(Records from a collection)
* * * * * * *
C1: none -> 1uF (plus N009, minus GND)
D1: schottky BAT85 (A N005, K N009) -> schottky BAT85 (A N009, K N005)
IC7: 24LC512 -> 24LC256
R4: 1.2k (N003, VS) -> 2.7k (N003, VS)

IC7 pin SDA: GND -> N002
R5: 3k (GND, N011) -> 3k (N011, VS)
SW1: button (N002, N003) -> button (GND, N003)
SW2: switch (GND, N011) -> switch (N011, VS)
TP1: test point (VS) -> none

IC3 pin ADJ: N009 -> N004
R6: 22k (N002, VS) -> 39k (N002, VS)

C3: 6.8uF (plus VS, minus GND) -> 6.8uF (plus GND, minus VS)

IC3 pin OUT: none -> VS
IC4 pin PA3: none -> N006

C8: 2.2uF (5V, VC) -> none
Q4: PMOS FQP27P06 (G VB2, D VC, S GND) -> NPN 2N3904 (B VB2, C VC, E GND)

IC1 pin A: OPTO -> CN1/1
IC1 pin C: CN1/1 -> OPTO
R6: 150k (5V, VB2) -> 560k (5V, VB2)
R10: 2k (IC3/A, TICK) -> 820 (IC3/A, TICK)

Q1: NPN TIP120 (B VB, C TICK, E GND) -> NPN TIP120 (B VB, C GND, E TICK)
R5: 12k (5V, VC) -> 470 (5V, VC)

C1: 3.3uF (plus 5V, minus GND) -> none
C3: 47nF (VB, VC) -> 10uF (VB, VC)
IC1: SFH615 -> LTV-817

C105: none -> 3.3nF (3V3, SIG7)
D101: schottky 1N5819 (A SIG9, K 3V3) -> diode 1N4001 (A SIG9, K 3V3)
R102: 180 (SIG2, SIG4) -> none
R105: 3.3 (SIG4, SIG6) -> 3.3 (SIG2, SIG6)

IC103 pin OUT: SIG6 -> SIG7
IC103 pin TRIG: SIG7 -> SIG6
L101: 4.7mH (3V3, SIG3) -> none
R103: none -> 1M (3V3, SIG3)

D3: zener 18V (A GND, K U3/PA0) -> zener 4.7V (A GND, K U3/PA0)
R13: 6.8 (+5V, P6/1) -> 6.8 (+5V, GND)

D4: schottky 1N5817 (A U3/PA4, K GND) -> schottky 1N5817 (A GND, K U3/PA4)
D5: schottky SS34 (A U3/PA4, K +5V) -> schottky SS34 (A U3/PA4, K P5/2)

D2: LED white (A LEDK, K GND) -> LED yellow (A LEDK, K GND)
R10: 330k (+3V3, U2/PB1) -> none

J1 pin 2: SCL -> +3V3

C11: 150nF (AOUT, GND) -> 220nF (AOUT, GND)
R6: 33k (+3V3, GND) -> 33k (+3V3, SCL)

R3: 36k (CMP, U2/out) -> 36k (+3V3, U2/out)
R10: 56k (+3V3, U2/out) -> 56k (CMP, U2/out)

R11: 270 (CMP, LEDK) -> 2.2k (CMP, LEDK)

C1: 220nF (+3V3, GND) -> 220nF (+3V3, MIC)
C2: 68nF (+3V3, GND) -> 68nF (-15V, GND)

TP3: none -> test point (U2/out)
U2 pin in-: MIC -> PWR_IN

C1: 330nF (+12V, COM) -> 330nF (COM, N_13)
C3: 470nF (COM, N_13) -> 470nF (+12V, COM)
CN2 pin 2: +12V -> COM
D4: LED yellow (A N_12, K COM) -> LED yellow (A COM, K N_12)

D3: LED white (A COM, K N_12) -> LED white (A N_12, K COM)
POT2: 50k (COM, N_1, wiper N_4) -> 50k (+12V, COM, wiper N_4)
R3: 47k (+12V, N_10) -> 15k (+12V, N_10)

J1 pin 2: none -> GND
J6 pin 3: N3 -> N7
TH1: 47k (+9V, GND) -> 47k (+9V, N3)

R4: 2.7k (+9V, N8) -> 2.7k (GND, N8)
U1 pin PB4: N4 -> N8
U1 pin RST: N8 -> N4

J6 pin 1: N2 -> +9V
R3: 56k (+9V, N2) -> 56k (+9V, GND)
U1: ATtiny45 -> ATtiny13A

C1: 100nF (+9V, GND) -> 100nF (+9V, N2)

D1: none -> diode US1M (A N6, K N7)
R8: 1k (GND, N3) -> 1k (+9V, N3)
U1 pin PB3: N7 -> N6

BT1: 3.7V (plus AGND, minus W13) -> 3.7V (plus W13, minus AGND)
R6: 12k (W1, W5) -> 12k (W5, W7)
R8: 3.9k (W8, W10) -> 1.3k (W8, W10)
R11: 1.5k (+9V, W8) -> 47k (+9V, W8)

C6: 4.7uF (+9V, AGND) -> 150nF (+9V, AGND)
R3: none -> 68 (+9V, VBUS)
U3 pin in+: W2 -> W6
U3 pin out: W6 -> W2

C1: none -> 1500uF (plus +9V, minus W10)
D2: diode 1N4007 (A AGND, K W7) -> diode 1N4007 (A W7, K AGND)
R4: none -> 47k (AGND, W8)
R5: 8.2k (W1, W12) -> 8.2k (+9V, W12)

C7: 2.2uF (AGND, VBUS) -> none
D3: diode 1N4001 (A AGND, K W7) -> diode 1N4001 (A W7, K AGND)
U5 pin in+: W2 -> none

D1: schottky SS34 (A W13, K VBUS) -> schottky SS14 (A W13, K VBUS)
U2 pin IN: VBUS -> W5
* * * * * * *
**TASK INSTRUCTIONS**
For this exercise, find all lines in the records containing the word "white" and copy them.

**EXERCISE RESPONSE**
D2: LED white (A LEDK, K GND) -> LED yellow (A LEDK, K GND)
D3: LED white (A COM, K N_12) -> LED white (A N_12, K COM)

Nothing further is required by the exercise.